### Your goal
For each entry below, please return its exact wording and leave out any picture.

### Extracted information
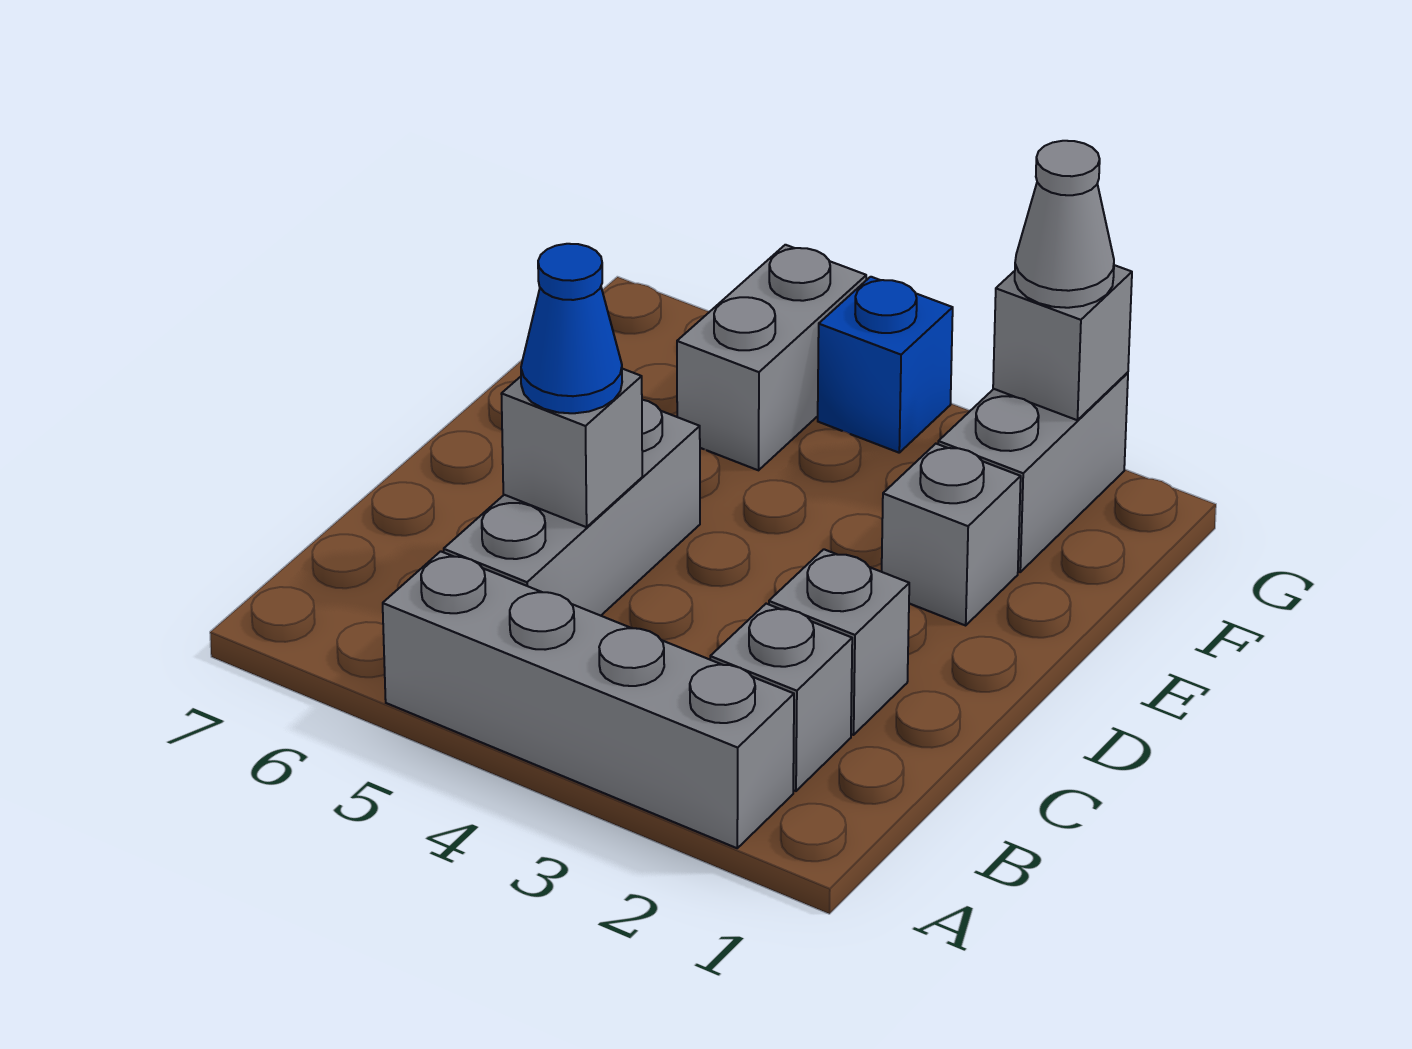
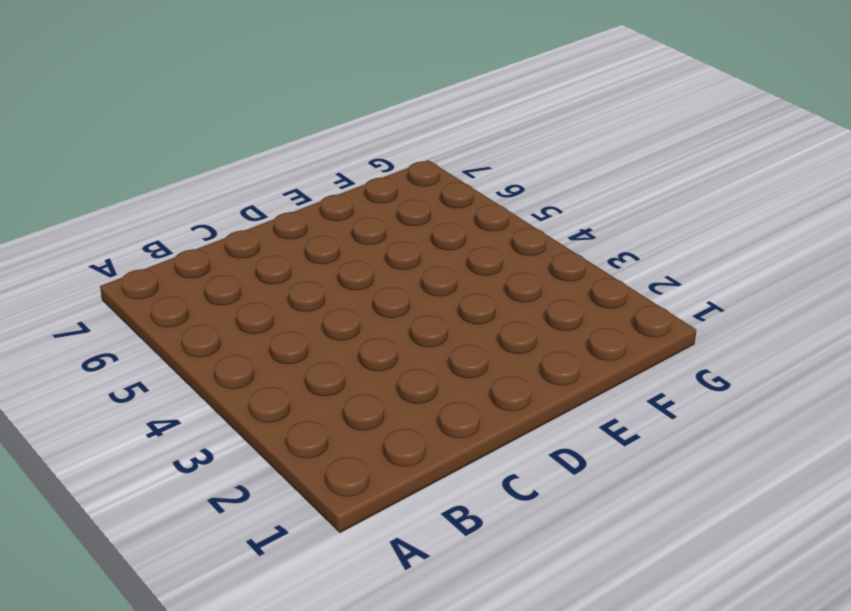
none -> grey brick A2:A5 level 1
none -> grey brick B2 level 1
none -> grey brick B5:D5 level 1

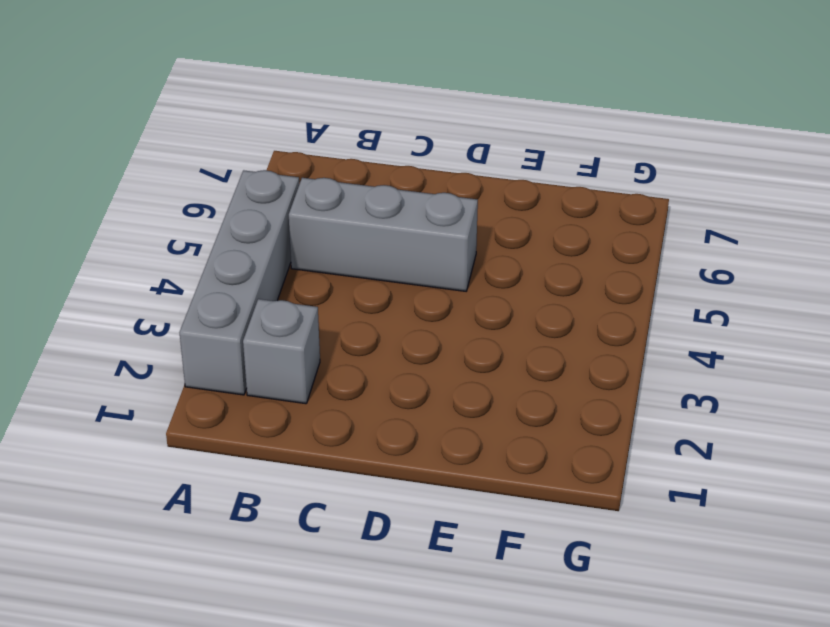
none -> grey brick C2 level 1
none -> grey brick E2 level 1
none -> grey brick F2:G2 level 1

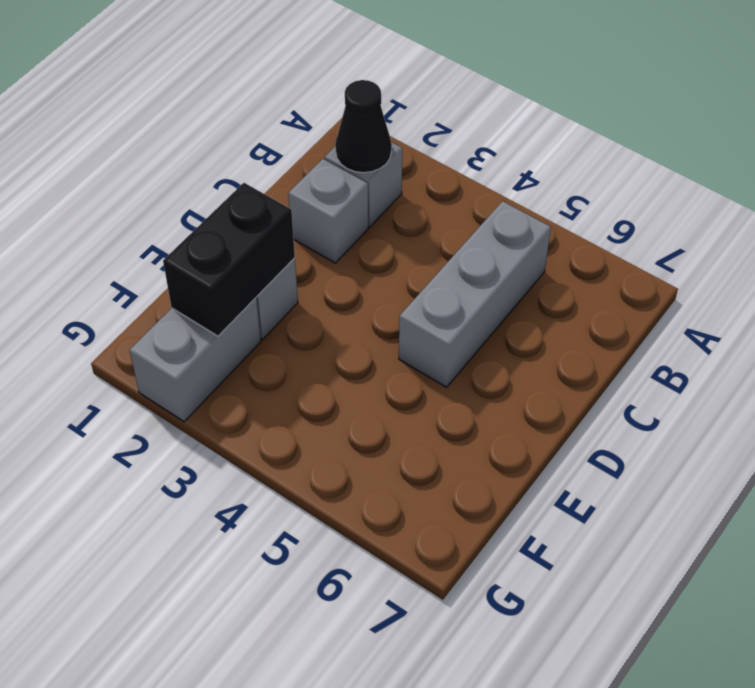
black cone B2 level 2 -> none
black brick E2:F2 level 2 -> none
none -> grey brick A2:A5 level 1
none -> grey brick F5:G5 level 1
none -> blue brick G4 level 1

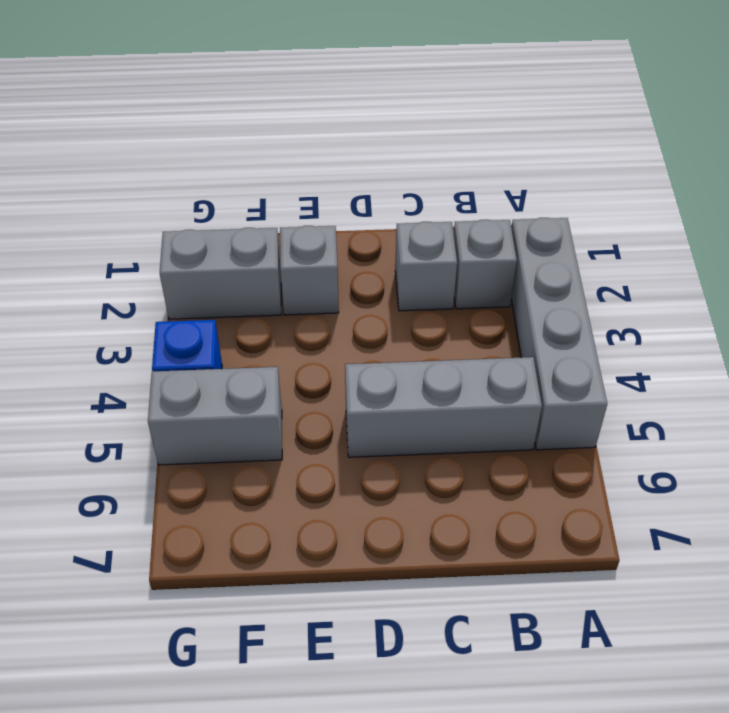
none -> grey brick C5 level 2
none -> grey brick G2 level 2
none -> blue cone C5 level 3

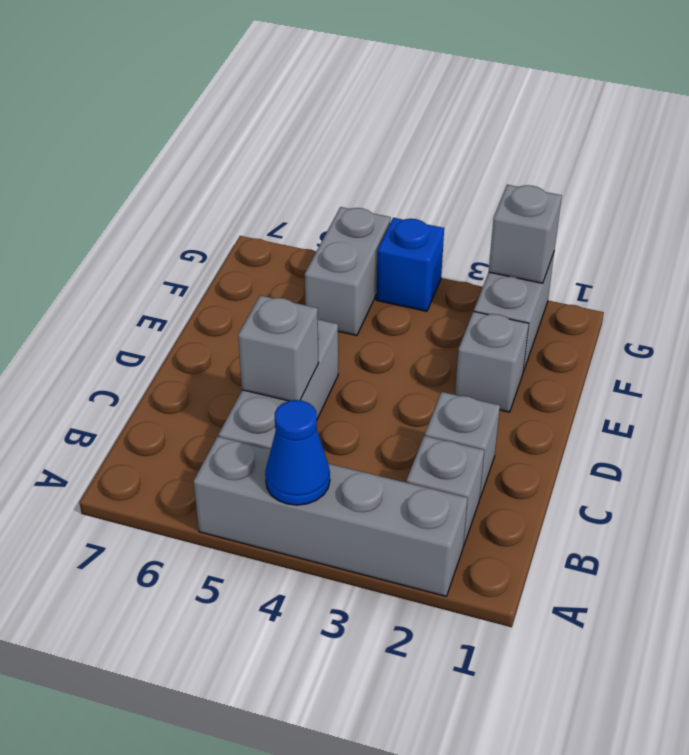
blue cone A4 level 2 -> blue cone C5 level 3
none -> grey cone G2 level 3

### Exercise solution
none -> grey brick A2:A5 level 1
none -> grey brick B2 level 1
none -> grey brick B5:D5 level 1

none -> grey brick C2 level 1
none -> grey brick E2 level 1
none -> grey brick F2:G2 level 1

black cone B2 level 2 -> none
black brick E2:F2 level 2 -> none
none -> grey brick A2:A5 level 1
none -> grey brick F5:G5 level 1
none -> blue brick G4 level 1

none -> grey brick C5 level 2
none -> grey brick G2 level 2
none -> blue cone C5 level 3

blue cone A4 level 2 -> blue cone C5 level 3
none -> grey cone G2 level 3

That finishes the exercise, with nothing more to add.